#### [What the task requires]
Word for word, restate the data that follows, omitting the images.

══════

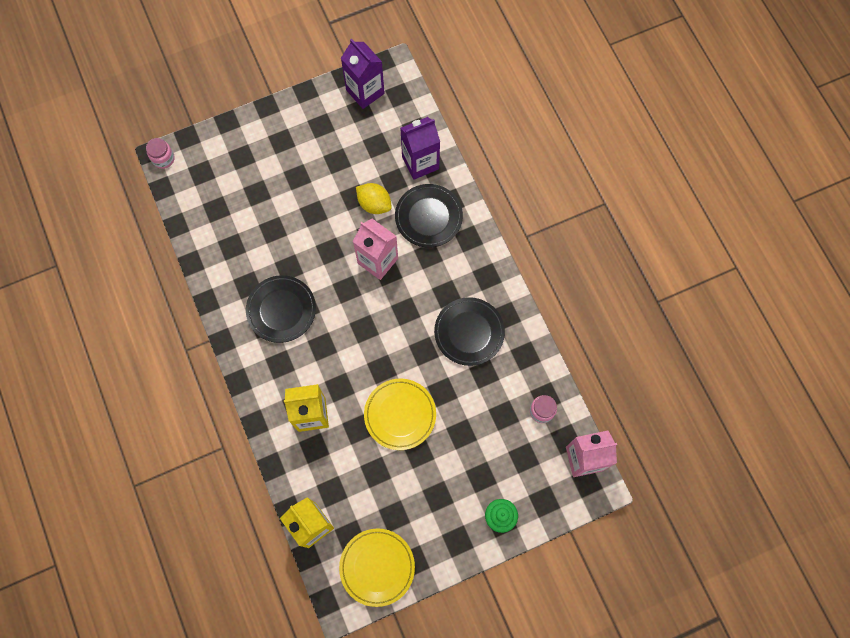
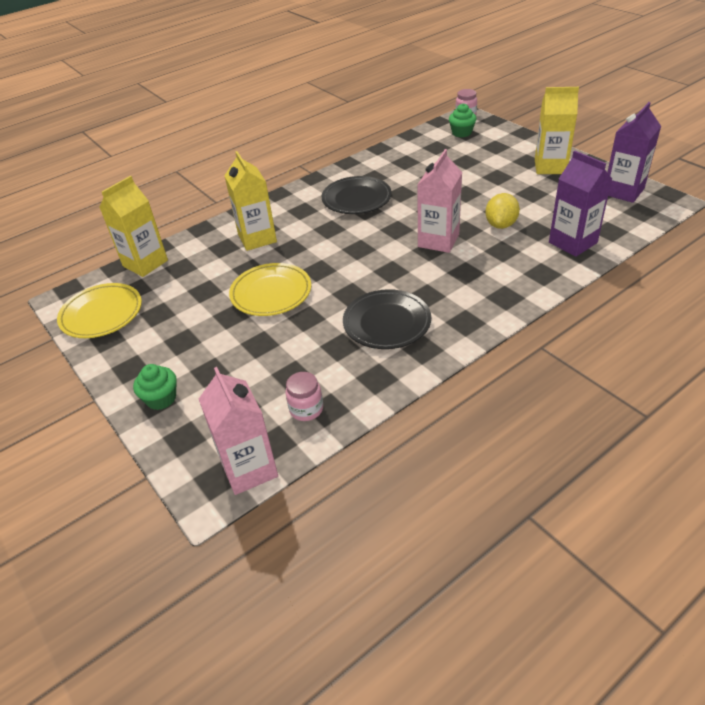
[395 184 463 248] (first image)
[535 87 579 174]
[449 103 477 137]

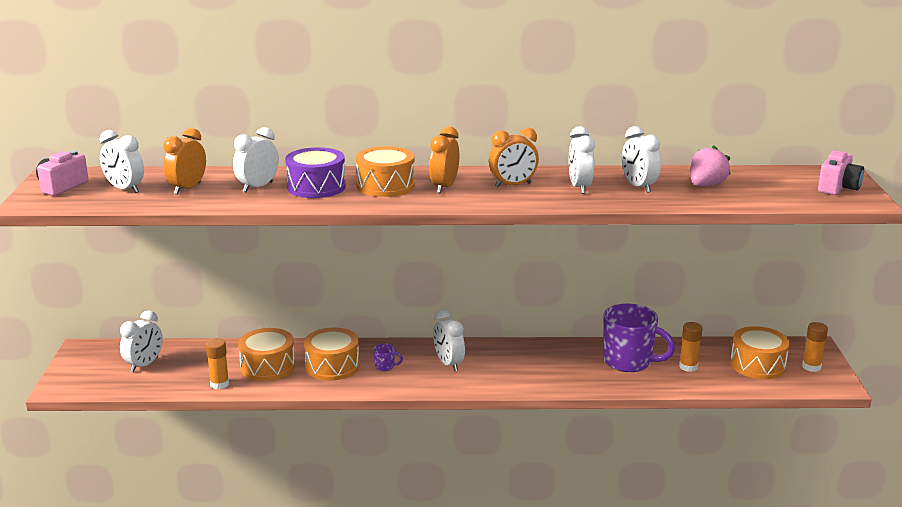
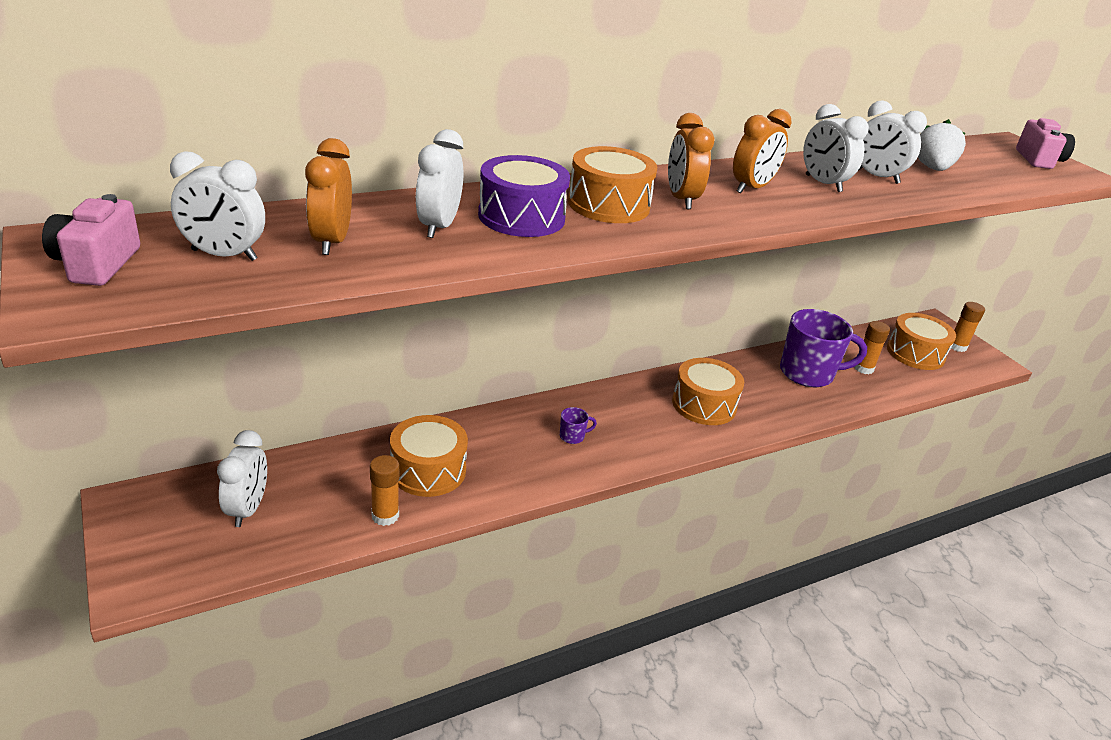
[918 119 966 171]
[433 309 465 371] (first image)
[672 358 744 425]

══════

#### [Solution to this task]
[395 184 463 248] (first image)
[535 87 579 174]
[449 103 477 137]

[918 119 966 171]
[433 309 465 371] (first image)
[672 358 744 425]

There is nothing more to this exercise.